TASK BRIEF:
The full listing needs to be output exactly.

INPUT DATA:
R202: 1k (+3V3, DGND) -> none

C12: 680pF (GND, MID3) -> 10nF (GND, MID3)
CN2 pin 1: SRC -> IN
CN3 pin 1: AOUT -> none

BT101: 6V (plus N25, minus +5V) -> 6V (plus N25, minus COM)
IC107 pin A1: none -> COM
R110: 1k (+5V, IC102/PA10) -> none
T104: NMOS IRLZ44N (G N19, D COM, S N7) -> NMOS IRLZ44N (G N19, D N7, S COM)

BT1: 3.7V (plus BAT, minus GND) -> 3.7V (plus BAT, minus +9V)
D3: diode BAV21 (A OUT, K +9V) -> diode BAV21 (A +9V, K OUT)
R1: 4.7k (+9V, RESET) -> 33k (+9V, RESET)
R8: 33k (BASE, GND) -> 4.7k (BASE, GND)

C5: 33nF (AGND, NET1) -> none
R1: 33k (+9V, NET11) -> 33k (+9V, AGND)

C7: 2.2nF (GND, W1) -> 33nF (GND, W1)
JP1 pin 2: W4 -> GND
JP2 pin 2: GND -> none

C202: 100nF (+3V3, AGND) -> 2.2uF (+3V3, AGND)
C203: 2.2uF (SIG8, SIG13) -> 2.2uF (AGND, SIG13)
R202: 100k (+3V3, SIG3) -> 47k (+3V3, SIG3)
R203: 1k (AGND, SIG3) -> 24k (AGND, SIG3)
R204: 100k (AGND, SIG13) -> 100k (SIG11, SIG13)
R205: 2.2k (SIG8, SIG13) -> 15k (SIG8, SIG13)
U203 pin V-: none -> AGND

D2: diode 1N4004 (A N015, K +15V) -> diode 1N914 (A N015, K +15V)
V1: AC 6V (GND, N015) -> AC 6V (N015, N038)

ANSWER TO THIS TASK:
R202: 1k (+3V3, DGND) -> none

C12: 680pF (GND, MID3) -> 10nF (GND, MID3)
CN2 pin 1: SRC -> IN
CN3 pin 1: AOUT -> none

BT101: 6V (plus N25, minus +5V) -> 6V (plus N25, minus COM)
IC107 pin A1: none -> COM
R110: 1k (+5V, IC102/PA10) -> none
T104: NMOS IRLZ44N (G N19, D COM, S N7) -> NMOS IRLZ44N (G N19, D N7, S COM)

BT1: 3.7V (plus BAT, minus GND) -> 3.7V (plus BAT, minus +9V)
D3: diode BAV21 (A OUT, K +9V) -> diode BAV21 (A +9V, K OUT)
R1: 4.7k (+9V, RESET) -> 33k (+9V, RESET)
R8: 33k (BASE, GND) -> 4.7k (BASE, GND)

C5: 33nF (AGND, NET1) -> none
R1: 33k (+9V, NET11) -> 33k (+9V, AGND)

C7: 2.2nF (GND, W1) -> 33nF (GND, W1)
JP1 pin 2: W4 -> GND
JP2 pin 2: GND -> none

C202: 100nF (+3V3, AGND) -> 2.2uF (+3V3, AGND)
C203: 2.2uF (SIG8, SIG13) -> 2.2uF (AGND, SIG13)
R202: 100k (+3V3, SIG3) -> 47k (+3V3, SIG3)
R203: 1k (AGND, SIG3) -> 24k (AGND, SIG3)
R204: 100k (AGND, SIG13) -> 100k (SIG11, SIG13)
R205: 2.2k (SIG8, SIG13) -> 15k (SIG8, SIG13)
U203 pin V-: none -> AGND

D2: diode 1N4004 (A N015, K +15V) -> diode 1N914 (A N015, K +15V)
V1: AC 6V (GND, N015) -> AC 6V (N015, N038)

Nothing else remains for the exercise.